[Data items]
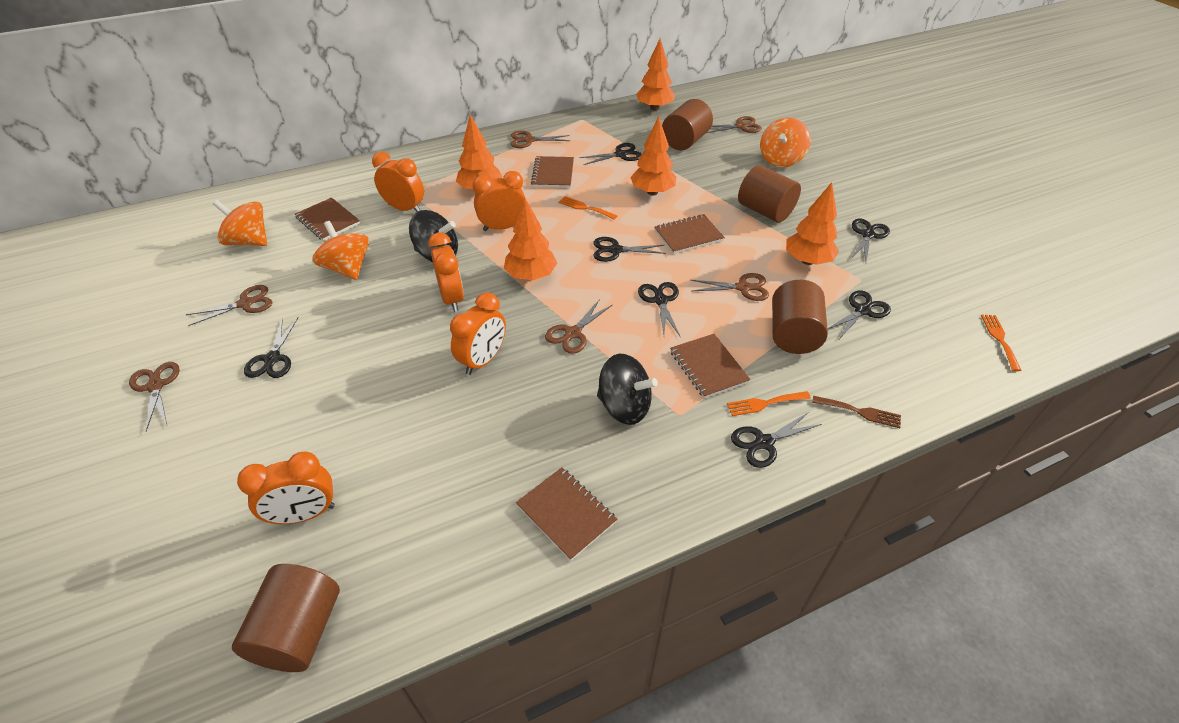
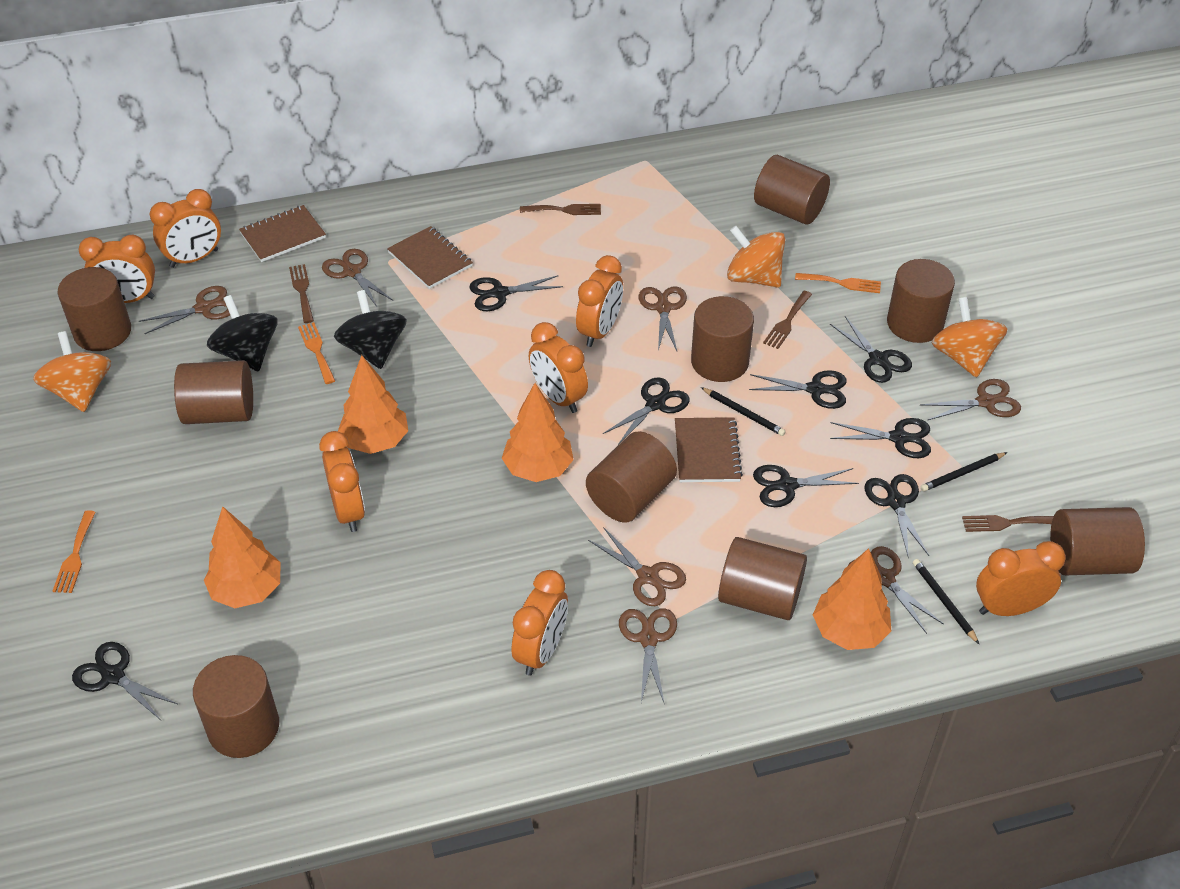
black pencil: 0 -> 3
black scissors: 7 -> 8
brown cylinder: 4 -> 9
brown fork: 1 -> 4
brown notebook: 5 -> 3
brown scissors: 6 -> 7
orange clock: 5 -> 7
orange tree: 5 -> 4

(Work instructions):
Starting at the line with "brown fork: 1 -> 4", copy every line down to the last one above, exactly as written and with nothing else.

(Response area):
brown fork: 1 -> 4
brown notebook: 5 -> 3
brown scissors: 6 -> 7
orange clock: 5 -> 7
orange tree: 5 -> 4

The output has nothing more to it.